→ EXERCISE DESCRIPTION: Exactly the lines below from the one with "M2: none -> motor 6V (IC7/OB, N_3)" up to and including the one with "R3: 680k (+12V, N_8) -> 680k (COM, N_8)" make up the answer, with nothing else added.

→ TASK INPUTS:
● ● ●

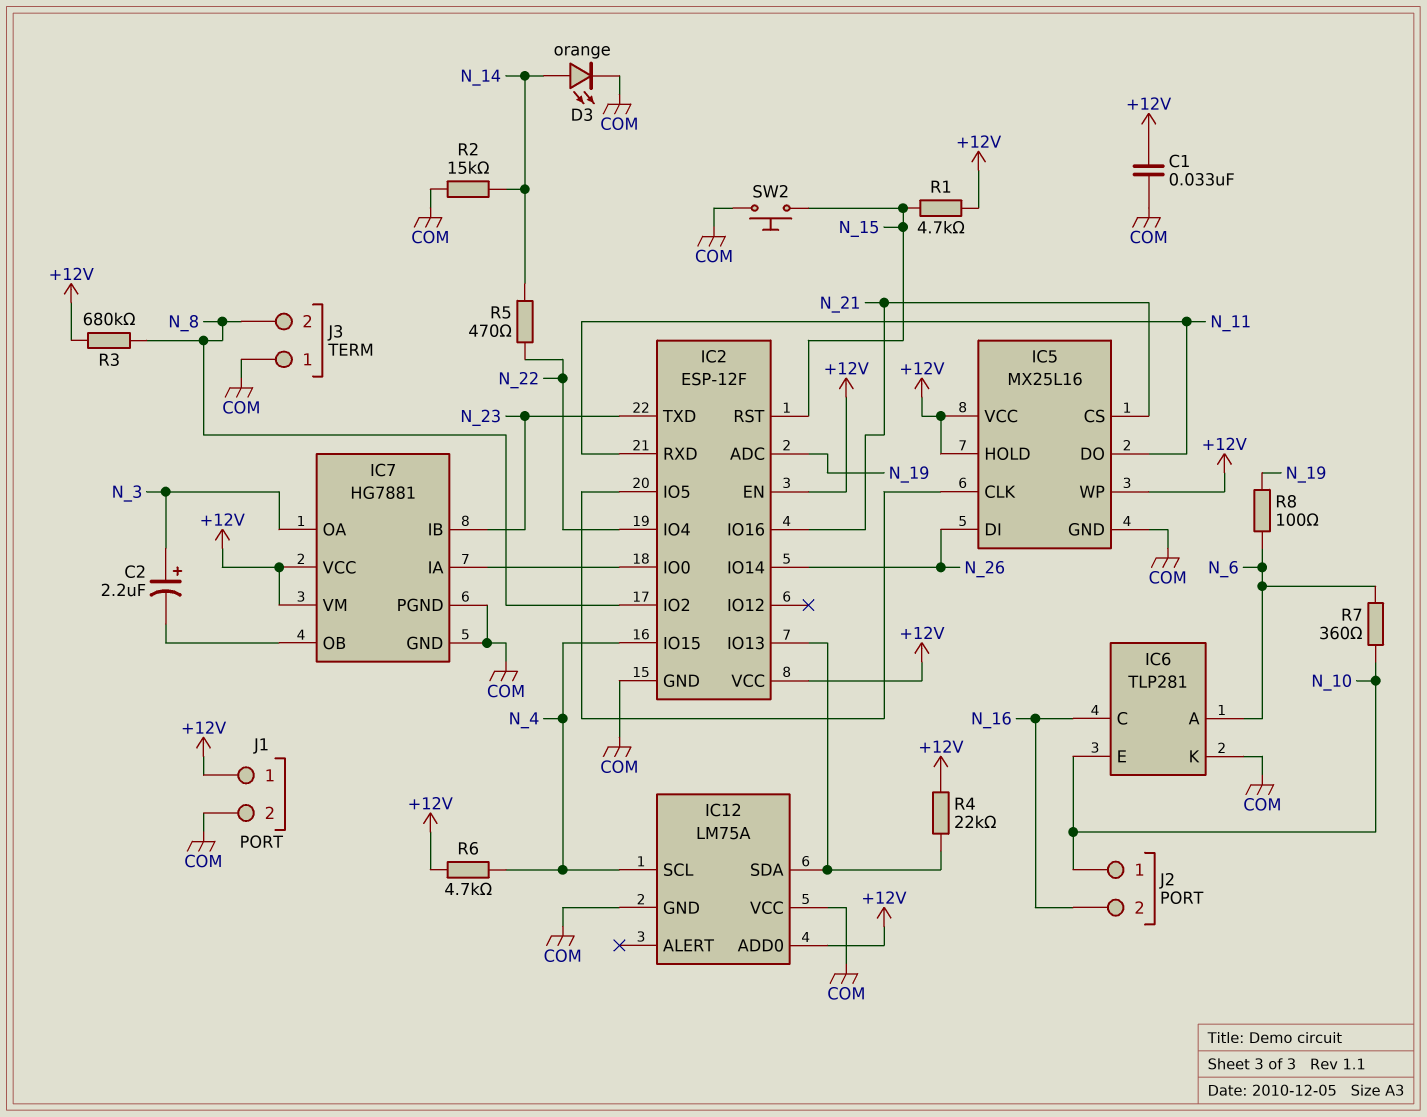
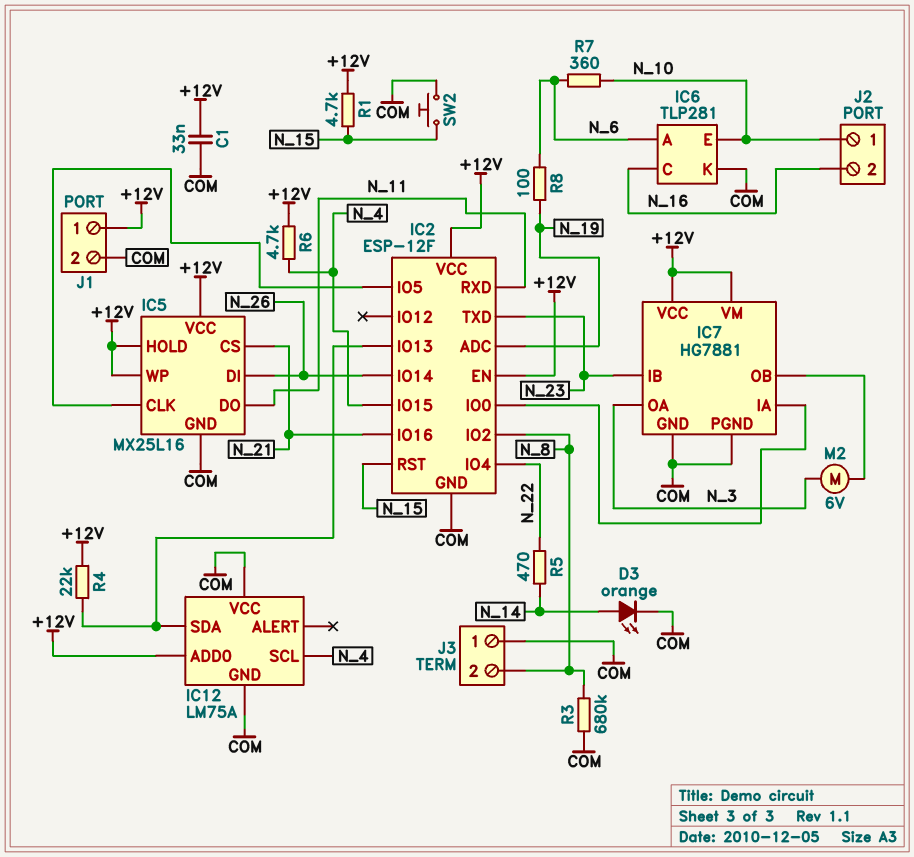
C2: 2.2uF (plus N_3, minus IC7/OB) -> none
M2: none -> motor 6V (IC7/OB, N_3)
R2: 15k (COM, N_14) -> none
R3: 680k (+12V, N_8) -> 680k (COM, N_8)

● ● ●

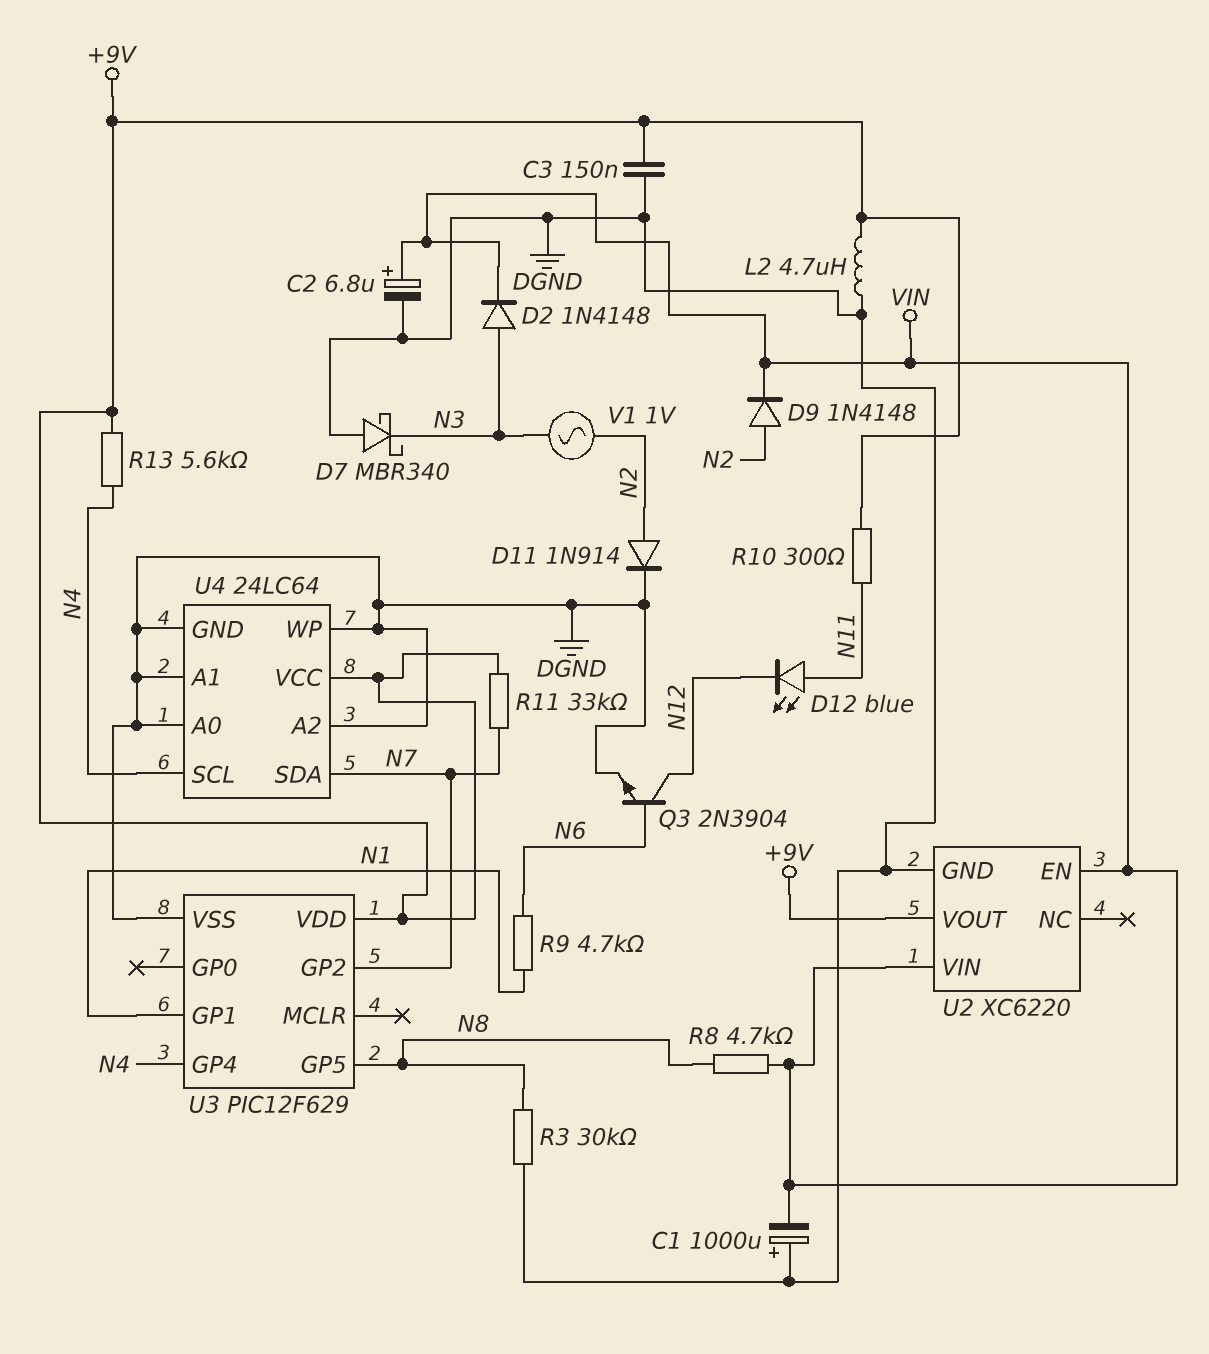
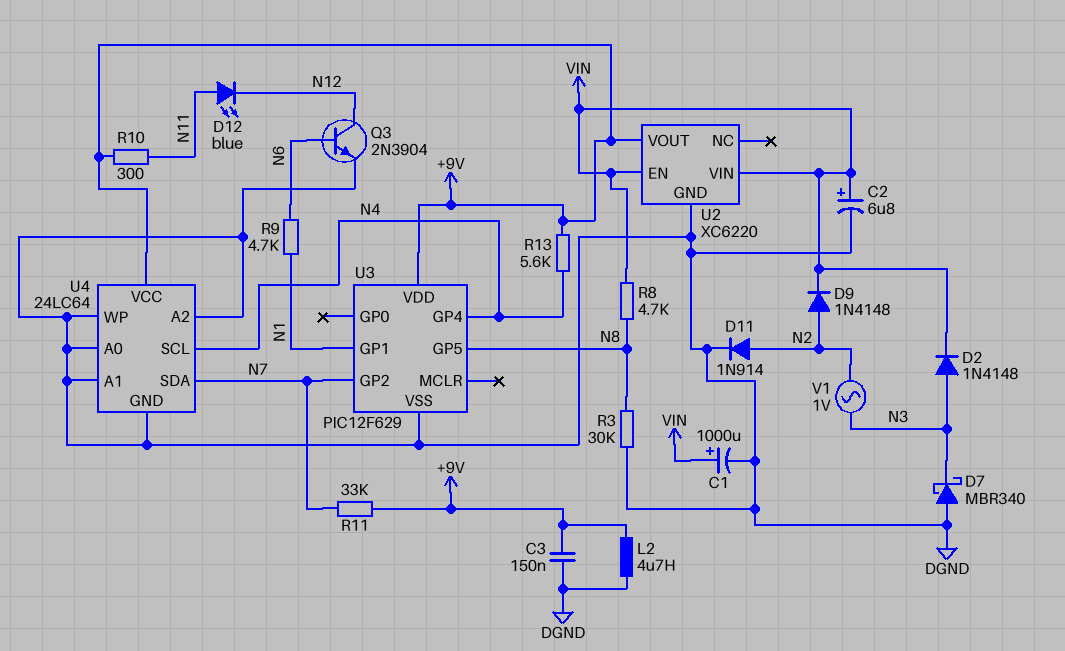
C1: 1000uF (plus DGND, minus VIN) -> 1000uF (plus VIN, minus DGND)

● ● ●

→ RESULT:
M2: none -> motor 6V (IC7/OB, N_3)
R2: 15k (COM, N_14) -> none
R3: 680k (+12V, N_8) -> 680k (COM, N_8)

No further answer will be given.